■ **TASK**:
What lines below hold the string "black"? Copy them all.

Stored items from a collection:
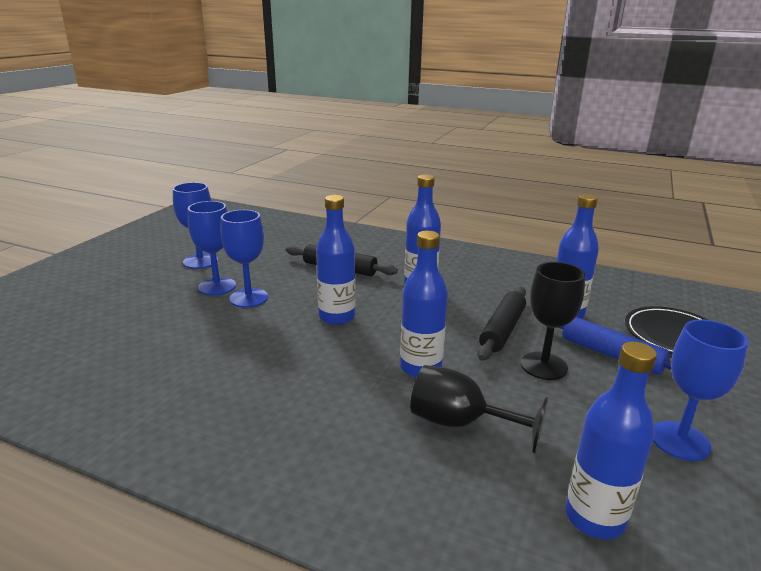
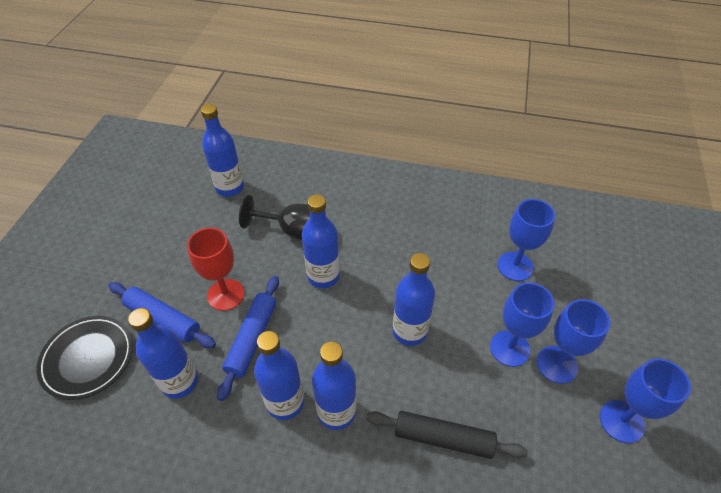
camera: 170 degrees right, 25 degrees up
(464, 294) = (285, 402): none -> blue bottle
(502, 330) = (252, 339): black rolling pin -> blue rolling pin
(543, 366) = (226, 295): black goblet -> red goblet
(680, 441) = (158, 239): blue goblet -> blue goblet (515, 266)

■ **ANSWER SPACE**:
(502, 330) = (252, 339): black rolling pin -> blue rolling pin
(543, 366) = (226, 295): black goblet -> red goblet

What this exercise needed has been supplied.